Scene comparison data:
##########

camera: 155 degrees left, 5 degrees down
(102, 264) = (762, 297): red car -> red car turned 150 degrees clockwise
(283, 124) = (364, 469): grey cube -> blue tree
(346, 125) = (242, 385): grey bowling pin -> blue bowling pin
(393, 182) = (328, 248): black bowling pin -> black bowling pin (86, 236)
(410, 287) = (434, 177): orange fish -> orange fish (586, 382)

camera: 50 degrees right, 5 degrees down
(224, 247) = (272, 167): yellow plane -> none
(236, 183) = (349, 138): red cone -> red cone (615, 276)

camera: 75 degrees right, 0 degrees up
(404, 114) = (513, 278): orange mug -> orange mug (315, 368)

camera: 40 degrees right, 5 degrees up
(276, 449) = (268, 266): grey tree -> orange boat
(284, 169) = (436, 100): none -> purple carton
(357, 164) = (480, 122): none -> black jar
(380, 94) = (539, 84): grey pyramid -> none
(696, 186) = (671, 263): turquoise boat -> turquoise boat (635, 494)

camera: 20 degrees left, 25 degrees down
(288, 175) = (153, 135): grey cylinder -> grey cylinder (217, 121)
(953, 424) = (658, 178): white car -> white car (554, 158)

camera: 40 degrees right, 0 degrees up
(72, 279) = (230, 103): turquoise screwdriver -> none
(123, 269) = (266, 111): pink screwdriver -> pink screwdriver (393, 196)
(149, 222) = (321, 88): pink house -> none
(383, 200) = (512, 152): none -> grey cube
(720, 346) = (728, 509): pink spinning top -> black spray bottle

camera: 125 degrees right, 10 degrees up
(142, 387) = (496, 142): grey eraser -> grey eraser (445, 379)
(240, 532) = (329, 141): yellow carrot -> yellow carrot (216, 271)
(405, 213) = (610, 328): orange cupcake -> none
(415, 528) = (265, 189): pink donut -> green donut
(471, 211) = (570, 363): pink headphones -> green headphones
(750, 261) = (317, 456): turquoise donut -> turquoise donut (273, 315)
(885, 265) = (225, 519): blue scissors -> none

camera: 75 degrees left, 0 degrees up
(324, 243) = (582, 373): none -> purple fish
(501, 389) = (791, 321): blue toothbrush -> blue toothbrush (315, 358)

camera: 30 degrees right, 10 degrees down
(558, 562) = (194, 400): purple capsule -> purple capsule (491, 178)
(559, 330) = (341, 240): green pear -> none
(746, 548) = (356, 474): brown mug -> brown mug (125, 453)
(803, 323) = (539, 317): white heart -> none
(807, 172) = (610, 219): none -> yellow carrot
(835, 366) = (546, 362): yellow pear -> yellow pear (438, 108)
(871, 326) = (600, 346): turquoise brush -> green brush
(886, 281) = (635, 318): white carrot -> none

##########

• [What you will do]:
Write out the records once more, precisely as they stand.

• [Exercise output]:
camera: 155 degrees left, 5 degrees down
(102, 264) = (762, 297): red car -> red car turned 150 degrees clockwise
(283, 124) = (364, 469): grey cube -> blue tree
(346, 125) = (242, 385): grey bowling pin -> blue bowling pin
(393, 182) = (328, 248): black bowling pin -> black bowling pin (86, 236)
(410, 287) = (434, 177): orange fish -> orange fish (586, 382)

camera: 50 degrees right, 5 degrees down
(224, 247) = (272, 167): yellow plane -> none
(236, 183) = (349, 138): red cone -> red cone (615, 276)

camera: 75 degrees right, 0 degrees up
(404, 114) = (513, 278): orange mug -> orange mug (315, 368)

camera: 40 degrees right, 5 degrees up
(276, 449) = (268, 266): grey tree -> orange boat
(284, 169) = (436, 100): none -> purple carton
(357, 164) = (480, 122): none -> black jar
(380, 94) = (539, 84): grey pyramid -> none
(696, 186) = (671, 263): turquoise boat -> turquoise boat (635, 494)

camera: 20 degrees left, 25 degrees down
(288, 175) = (153, 135): grey cylinder -> grey cylinder (217, 121)
(953, 424) = (658, 178): white car -> white car (554, 158)

camera: 40 degrees right, 0 degrees up
(72, 279) = (230, 103): turquoise screwdriver -> none
(123, 269) = (266, 111): pink screwdriver -> pink screwdriver (393, 196)
(149, 222) = (321, 88): pink house -> none
(383, 200) = (512, 152): none -> grey cube
(720, 346) = (728, 509): pink spinning top -> black spray bottle

camera: 125 degrees right, 10 degrees up
(142, 387) = (496, 142): grey eraser -> grey eraser (445, 379)
(240, 532) = (329, 141): yellow carrot -> yellow carrot (216, 271)
(405, 213) = (610, 328): orange cupcake -> none
(415, 528) = (265, 189): pink donut -> green donut
(471, 211) = (570, 363): pink headphones -> green headphones
(750, 261) = (317, 456): turquoise donut -> turquoise donut (273, 315)
(885, 265) = (225, 519): blue scissors -> none

camera: 75 degrees left, 0 degrees up
(324, 243) = (582, 373): none -> purple fish
(501, 389) = (791, 321): blue toothbrush -> blue toothbrush (315, 358)

camera: 30 degrees right, 10 degrees down
(558, 562) = (194, 400): purple capsule -> purple capsule (491, 178)
(559, 330) = (341, 240): green pear -> none
(746, 548) = (356, 474): brown mug -> brown mug (125, 453)
(803, 323) = (539, 317): white heart -> none
(807, 172) = (610, 219): none -> yellow carrot
(835, 366) = (546, 362): yellow pear -> yellow pear (438, 108)
(871, 326) = (600, 346): turquoise brush -> green brush
(886, 281) = (635, 318): white carrot -> none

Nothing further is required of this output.